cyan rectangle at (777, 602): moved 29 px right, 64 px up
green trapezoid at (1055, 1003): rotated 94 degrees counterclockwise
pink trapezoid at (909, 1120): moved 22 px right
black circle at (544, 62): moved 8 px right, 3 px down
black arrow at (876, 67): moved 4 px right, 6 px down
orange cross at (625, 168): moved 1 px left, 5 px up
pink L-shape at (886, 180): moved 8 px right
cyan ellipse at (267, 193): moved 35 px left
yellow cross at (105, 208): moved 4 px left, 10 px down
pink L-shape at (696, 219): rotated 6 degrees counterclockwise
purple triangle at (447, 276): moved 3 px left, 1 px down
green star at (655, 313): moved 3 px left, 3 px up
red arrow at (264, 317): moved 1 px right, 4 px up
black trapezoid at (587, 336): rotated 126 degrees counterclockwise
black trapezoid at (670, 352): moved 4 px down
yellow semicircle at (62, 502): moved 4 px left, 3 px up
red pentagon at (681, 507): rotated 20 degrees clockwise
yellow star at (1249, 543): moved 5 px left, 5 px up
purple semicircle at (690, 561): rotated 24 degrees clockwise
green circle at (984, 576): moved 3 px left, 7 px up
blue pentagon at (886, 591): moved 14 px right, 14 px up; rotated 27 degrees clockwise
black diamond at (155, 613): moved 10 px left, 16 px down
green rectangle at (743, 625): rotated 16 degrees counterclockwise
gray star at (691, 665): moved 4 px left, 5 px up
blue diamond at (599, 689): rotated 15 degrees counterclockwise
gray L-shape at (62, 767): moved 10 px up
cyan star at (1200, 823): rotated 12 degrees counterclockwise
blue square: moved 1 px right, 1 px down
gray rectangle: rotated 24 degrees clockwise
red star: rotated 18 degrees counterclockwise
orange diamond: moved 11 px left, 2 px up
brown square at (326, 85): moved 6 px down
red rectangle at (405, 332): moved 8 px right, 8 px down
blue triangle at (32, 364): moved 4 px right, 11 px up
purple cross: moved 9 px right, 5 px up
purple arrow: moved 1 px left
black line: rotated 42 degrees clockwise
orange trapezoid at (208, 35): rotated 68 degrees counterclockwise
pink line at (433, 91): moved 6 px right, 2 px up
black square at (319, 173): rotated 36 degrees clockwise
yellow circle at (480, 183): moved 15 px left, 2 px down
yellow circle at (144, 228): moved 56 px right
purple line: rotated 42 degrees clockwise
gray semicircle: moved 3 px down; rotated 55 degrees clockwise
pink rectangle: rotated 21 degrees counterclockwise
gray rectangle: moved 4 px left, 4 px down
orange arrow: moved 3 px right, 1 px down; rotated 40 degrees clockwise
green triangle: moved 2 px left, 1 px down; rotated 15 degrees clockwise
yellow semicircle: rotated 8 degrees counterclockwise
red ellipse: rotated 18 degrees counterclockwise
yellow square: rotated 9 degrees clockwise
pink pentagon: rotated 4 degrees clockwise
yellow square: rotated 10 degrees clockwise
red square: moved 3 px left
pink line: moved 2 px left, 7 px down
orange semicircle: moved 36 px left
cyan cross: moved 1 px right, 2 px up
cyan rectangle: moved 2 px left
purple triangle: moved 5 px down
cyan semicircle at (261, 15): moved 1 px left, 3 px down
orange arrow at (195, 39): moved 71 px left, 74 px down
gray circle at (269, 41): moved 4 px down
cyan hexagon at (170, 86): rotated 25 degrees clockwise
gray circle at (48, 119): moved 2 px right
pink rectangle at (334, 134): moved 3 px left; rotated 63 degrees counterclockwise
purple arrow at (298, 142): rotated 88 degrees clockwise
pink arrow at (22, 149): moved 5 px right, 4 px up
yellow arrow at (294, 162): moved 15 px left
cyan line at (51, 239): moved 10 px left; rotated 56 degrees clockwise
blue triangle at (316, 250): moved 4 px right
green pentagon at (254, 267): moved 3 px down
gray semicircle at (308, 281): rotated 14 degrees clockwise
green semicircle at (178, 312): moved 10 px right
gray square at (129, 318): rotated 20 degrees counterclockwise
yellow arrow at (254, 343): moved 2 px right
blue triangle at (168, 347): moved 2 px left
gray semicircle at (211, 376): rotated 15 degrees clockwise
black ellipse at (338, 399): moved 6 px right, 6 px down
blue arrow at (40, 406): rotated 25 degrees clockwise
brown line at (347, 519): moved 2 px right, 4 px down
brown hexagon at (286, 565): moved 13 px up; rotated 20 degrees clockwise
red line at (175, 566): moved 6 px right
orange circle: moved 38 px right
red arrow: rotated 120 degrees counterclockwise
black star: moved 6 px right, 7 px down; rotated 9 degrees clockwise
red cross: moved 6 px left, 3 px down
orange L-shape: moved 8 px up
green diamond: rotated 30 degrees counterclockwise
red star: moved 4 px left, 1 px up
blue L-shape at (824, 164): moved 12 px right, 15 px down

..........

(Work instruction):
Wherever a line of the entries holds the string "semicircle", copy that line.

(Output for this exercise):
yellow semicircle at (62, 502): moved 4 px left, 3 px up
purple semicircle at (690, 561): rotated 24 degrees clockwise
gray semicircle: moved 3 px down; rotated 55 degrees clockwise
yellow semicircle: rotated 8 degrees counterclockwise
orange semicircle: moved 36 px left
cyan semicircle at (261, 15): moved 1 px left, 3 px down
gray semicircle at (308, 281): rotated 14 degrees clockwise
green semicircle at (178, 312): moved 10 px right
gray semicircle at (211, 376): rotated 15 degrees clockwise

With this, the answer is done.